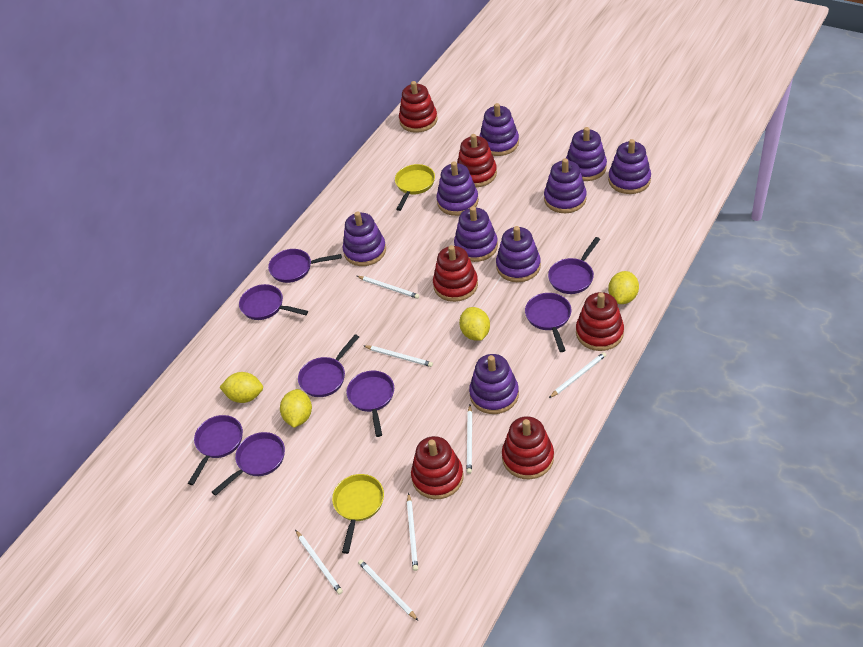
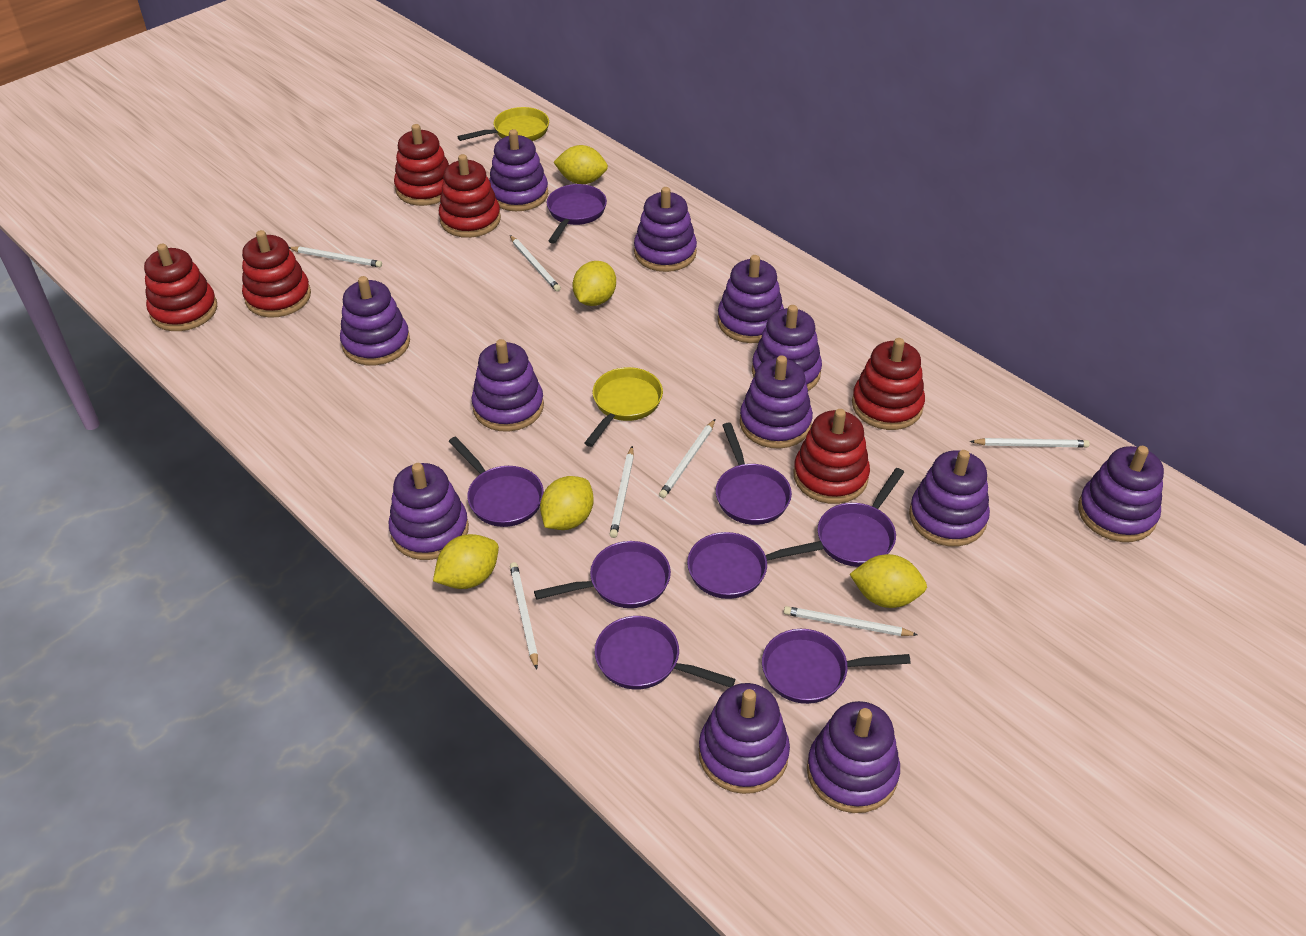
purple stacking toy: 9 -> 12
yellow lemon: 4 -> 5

==

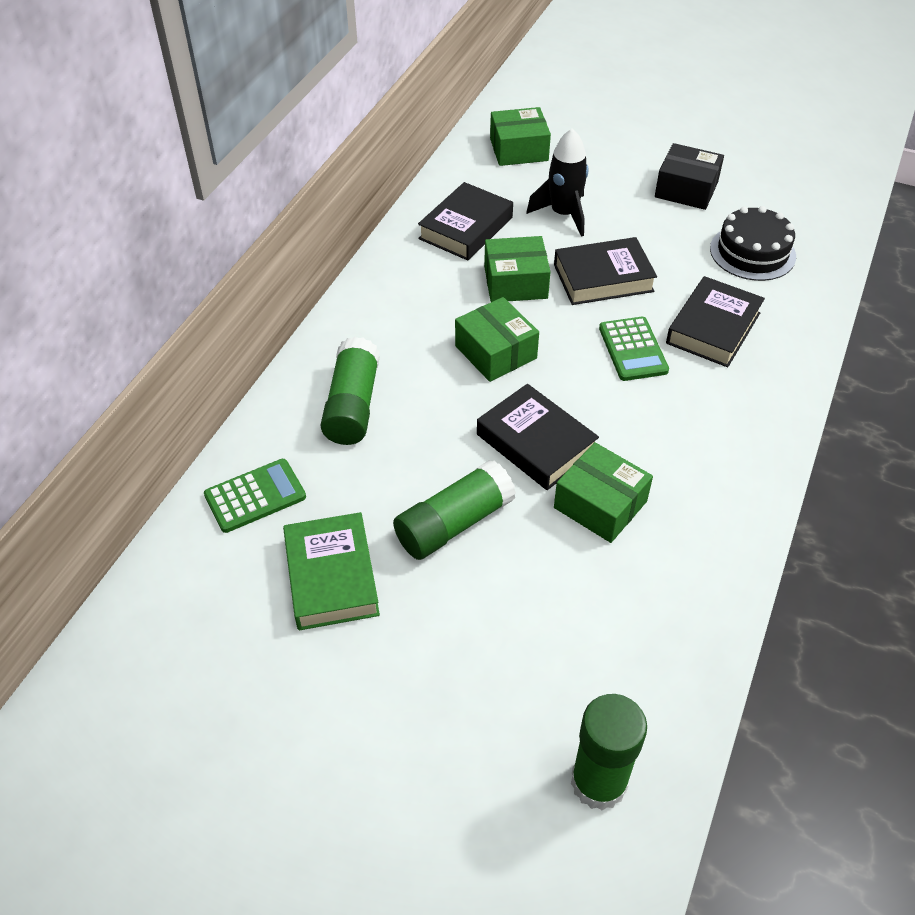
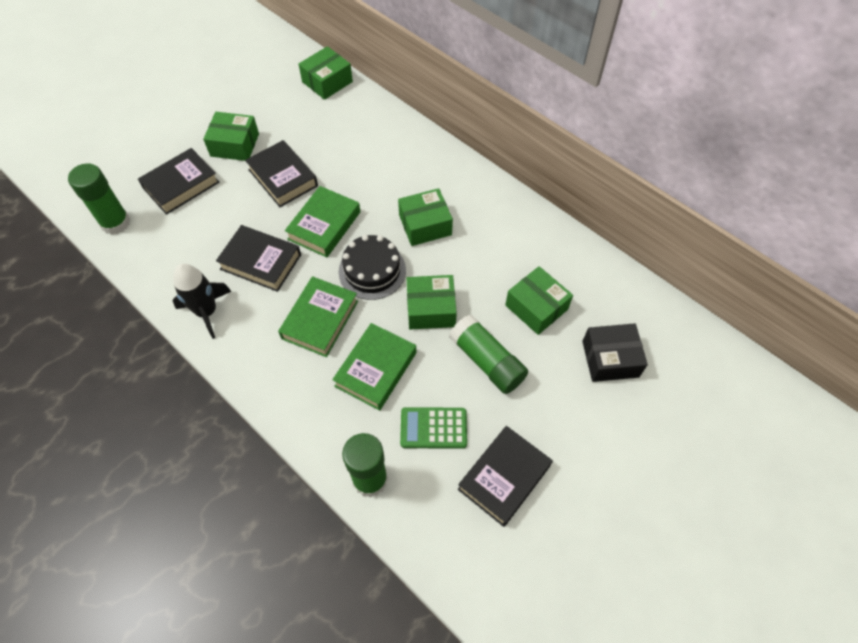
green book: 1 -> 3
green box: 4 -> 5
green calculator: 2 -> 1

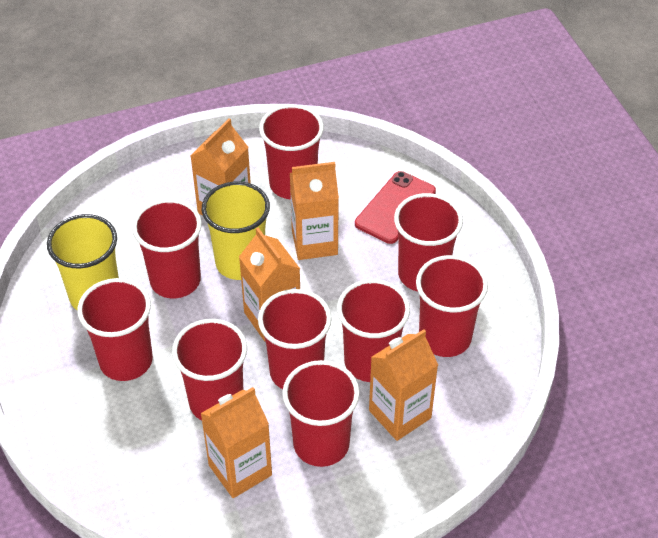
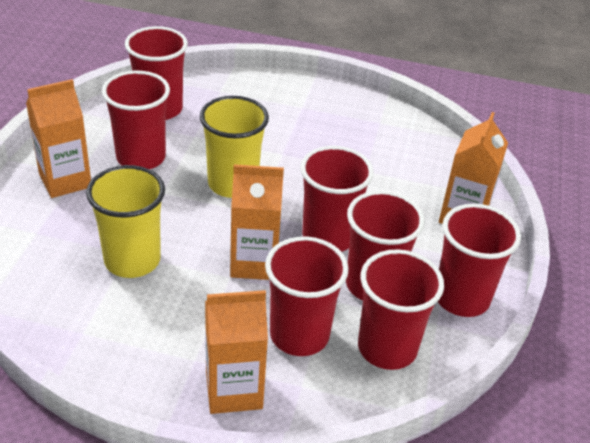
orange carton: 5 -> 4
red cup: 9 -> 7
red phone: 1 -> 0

Action item. Scan the material line by line and report each one that contains "green".

Written reply.
green book: 1 -> 3
green box: 4 -> 5
green calculator: 2 -> 1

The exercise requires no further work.